Saved entries
================================

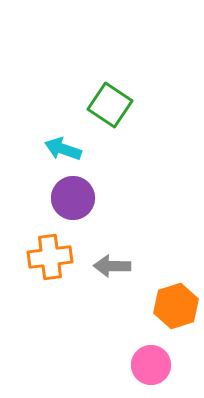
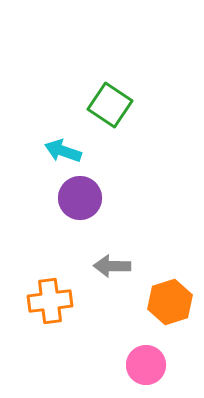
cyan arrow: moved 2 px down
purple circle: moved 7 px right
orange cross: moved 44 px down
orange hexagon: moved 6 px left, 4 px up
pink circle: moved 5 px left
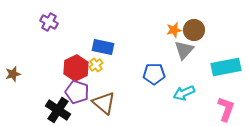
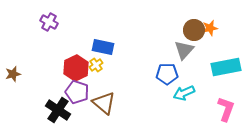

================================

#### [Work item]
Which of the lines above contain "down"? Return them all.

#### [Problem solution]
cyan arrow: moved 2 px down
orange cross: moved 44 px down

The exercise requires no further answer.